BEGIN
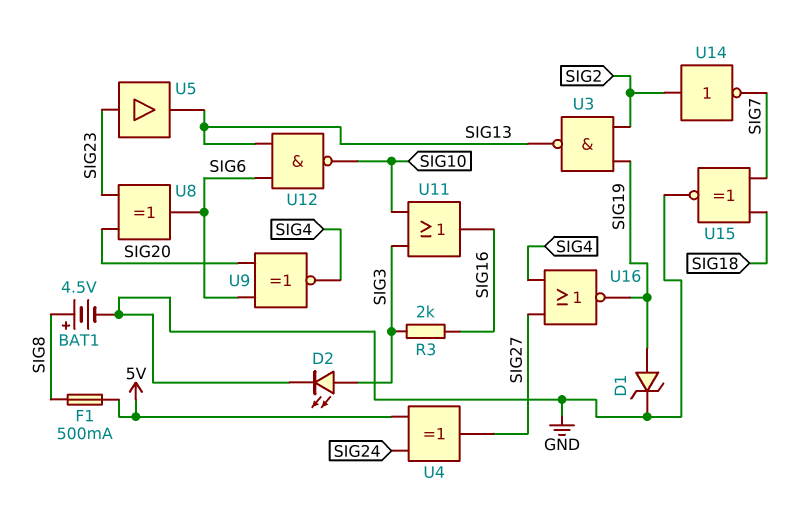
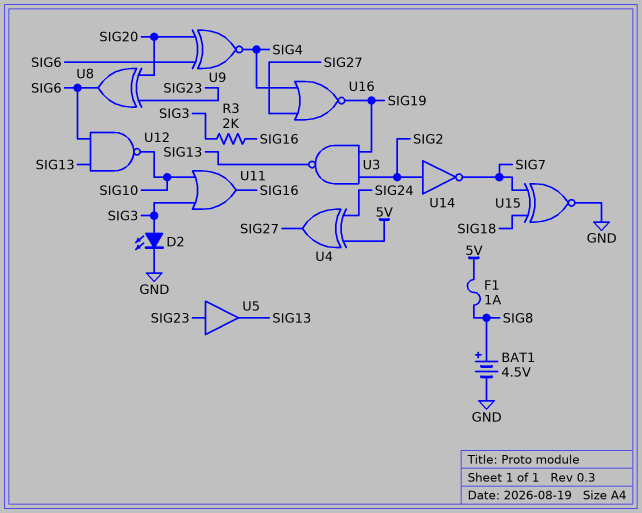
D1: zener (A SIG19, K GND) -> none
F1: 500mA (5V, SIG8) -> 1A (5V, SIG8)

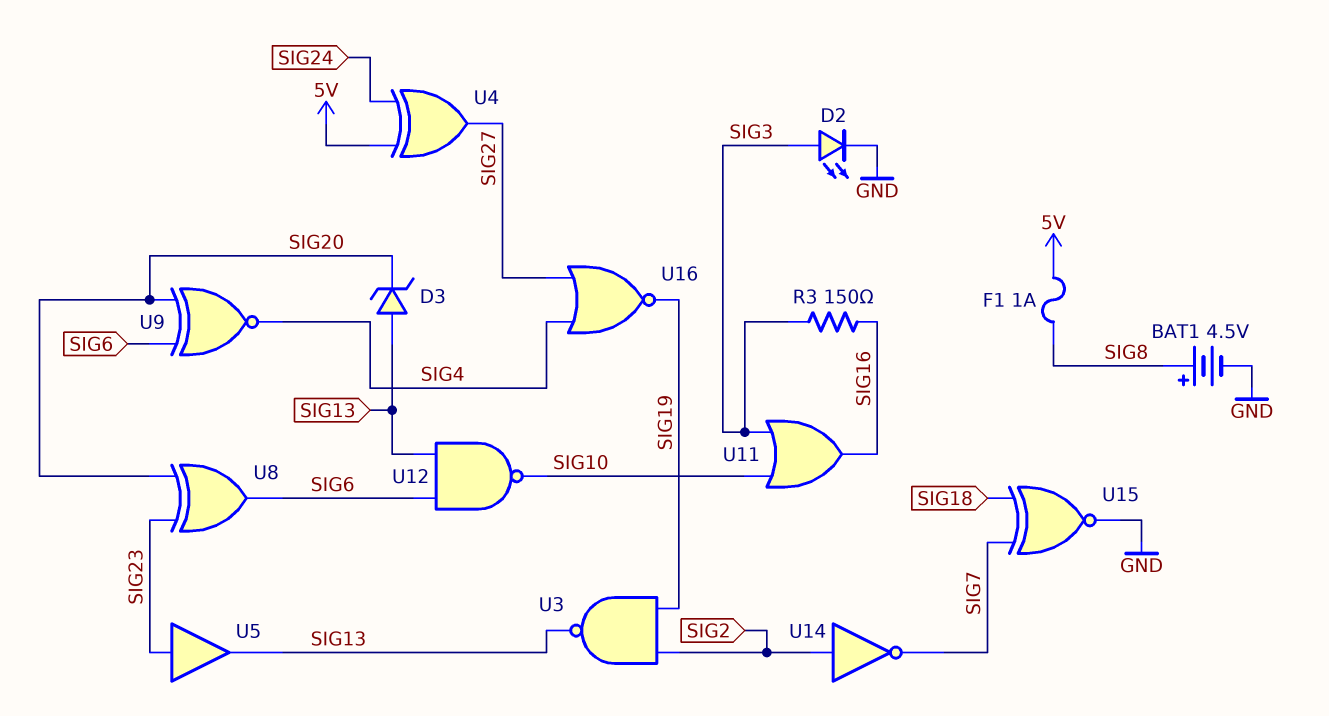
D3: none -> zener (A SIG13, K SIG20)
R3: 2k (SIG3, SIG16) -> 150 (SIG3, SIG16)

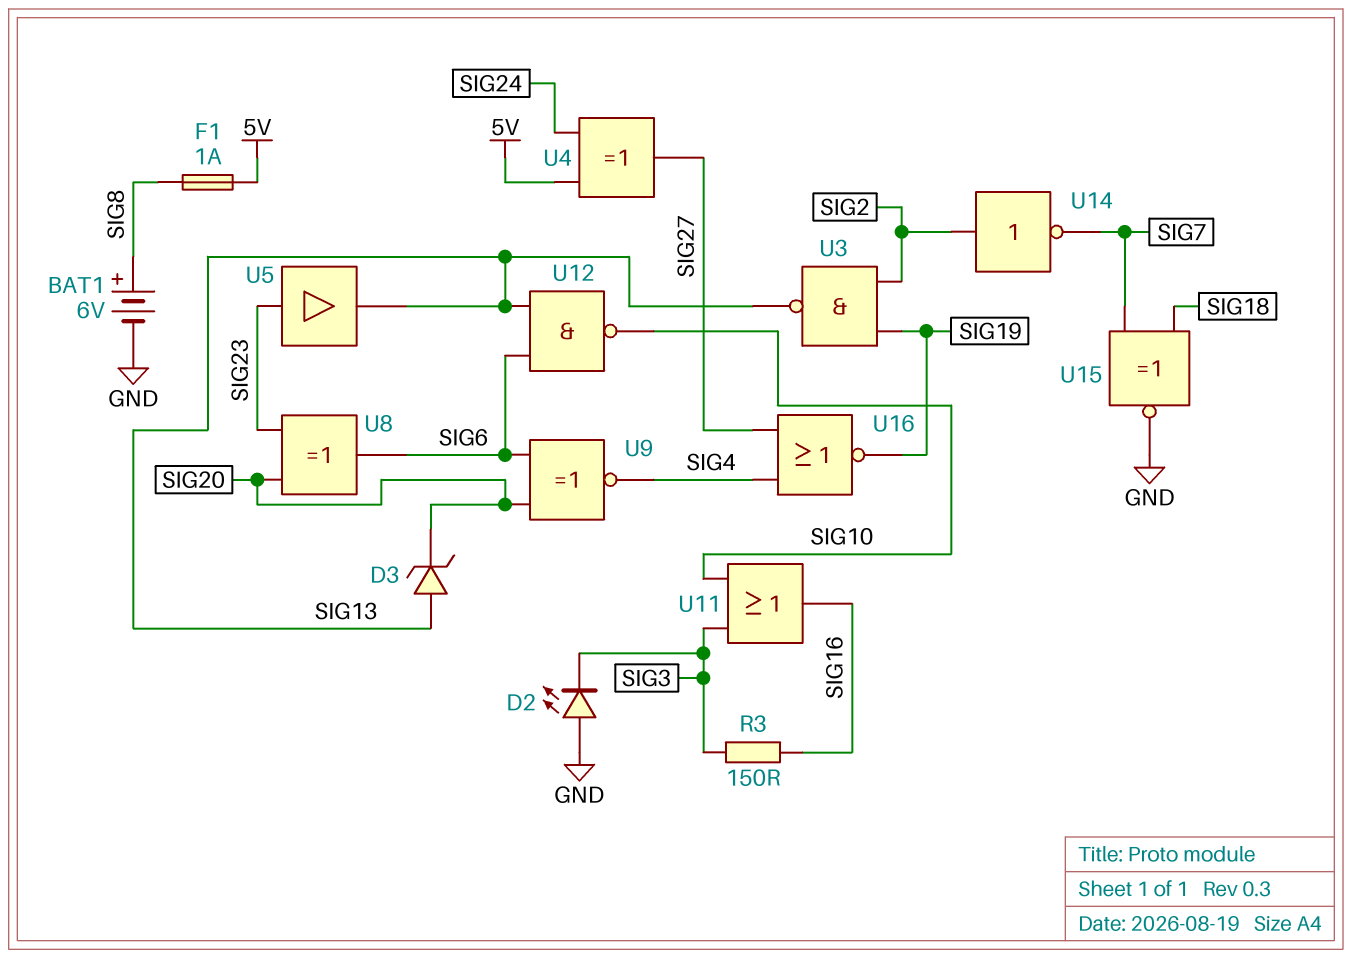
BAT1: 4.5V (plus SIG8, minus GND) -> 6V (plus SIG8, minus GND)
D2: LED (A SIG3, K GND) -> LED (A GND, K SIG3)

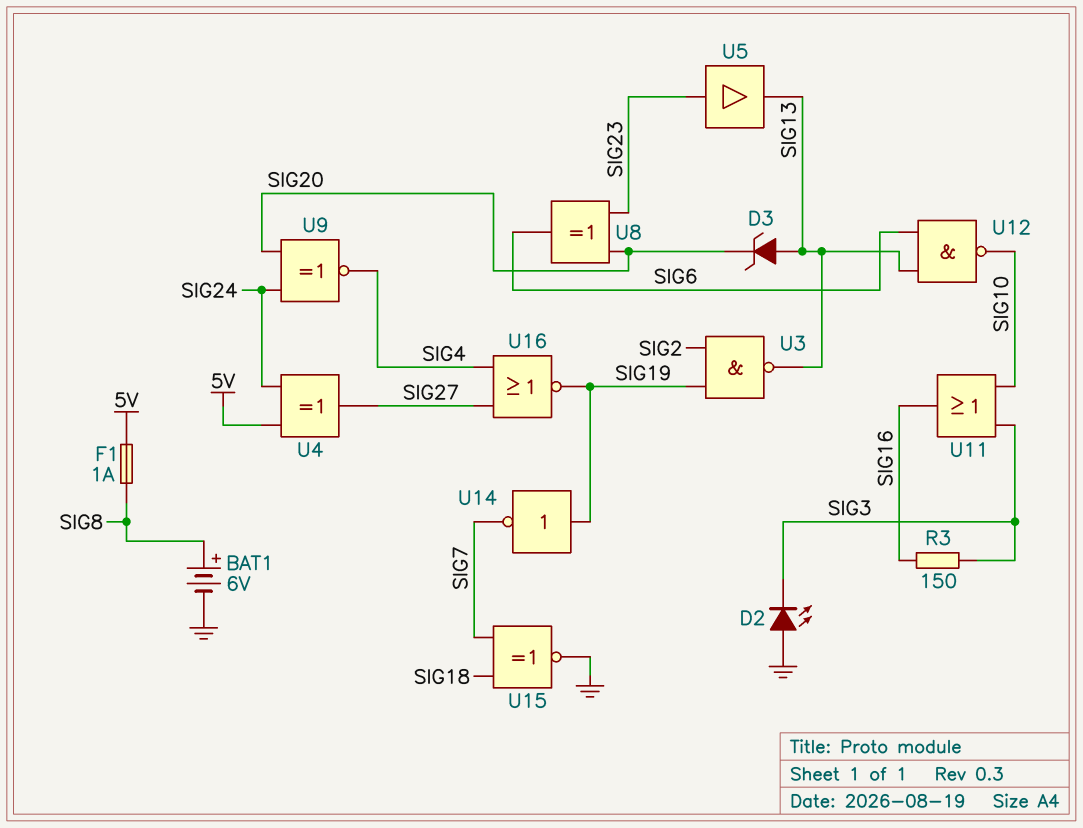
U9: XNOR (in SIG6, in SIG20, out SIG4) -> XNOR (in SIG20, in SIG24, out SIG4)
U14: NOT (in SIG2, out SIG7) -> NOT (in SIG19, out SIG7)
END
WORK REQUIRED: Word for word, set down each record shown above, omitting the pictures.

ANSWER BOX:
D1: zener (A SIG19, K GND) -> none
F1: 500mA (5V, SIG8) -> 1A (5V, SIG8)

D3: none -> zener (A SIG13, K SIG20)
R3: 2k (SIG3, SIG16) -> 150 (SIG3, SIG16)

BAT1: 4.5V (plus SIG8, minus GND) -> 6V (plus SIG8, minus GND)
D2: LED (A SIG3, K GND) -> LED (A GND, K SIG3)

U9: XNOR (in SIG6, in SIG20, out SIG4) -> XNOR (in SIG20, in SIG24, out SIG4)
U14: NOT (in SIG2, out SIG7) -> NOT (in SIG19, out SIG7)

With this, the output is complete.